%%
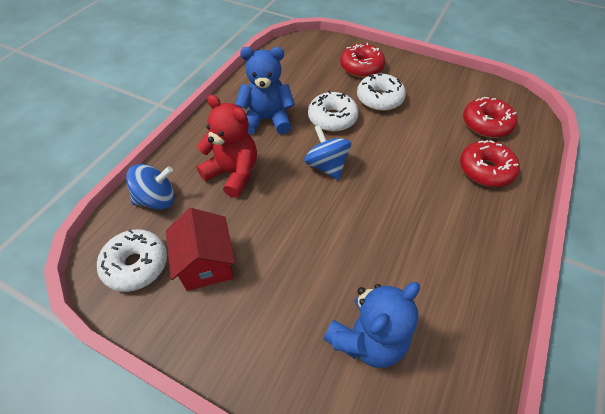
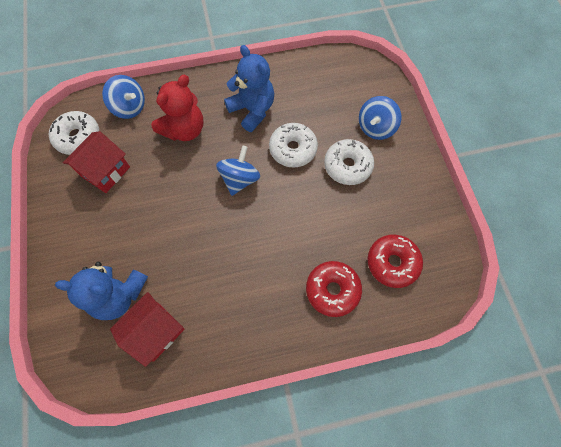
camera: 50 degrees right, 15 degrees up
(233, 173) = (184, 130): red teddy bear -> red teddy bear turned 45 degrees clockwise
(361, 67) = (375, 128): red donut -> blue spinning top
(436, 327) = (156, 331): none -> red house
%%
- _Task item_
Whenever the word "degrees" turns up in a line of the listing above, copy the line.

- _Answer to the exercise_
camera: 50 degrees right, 15 degrees up
(233, 173) = (184, 130): red teddy bear -> red teddy bear turned 45 degrees clockwise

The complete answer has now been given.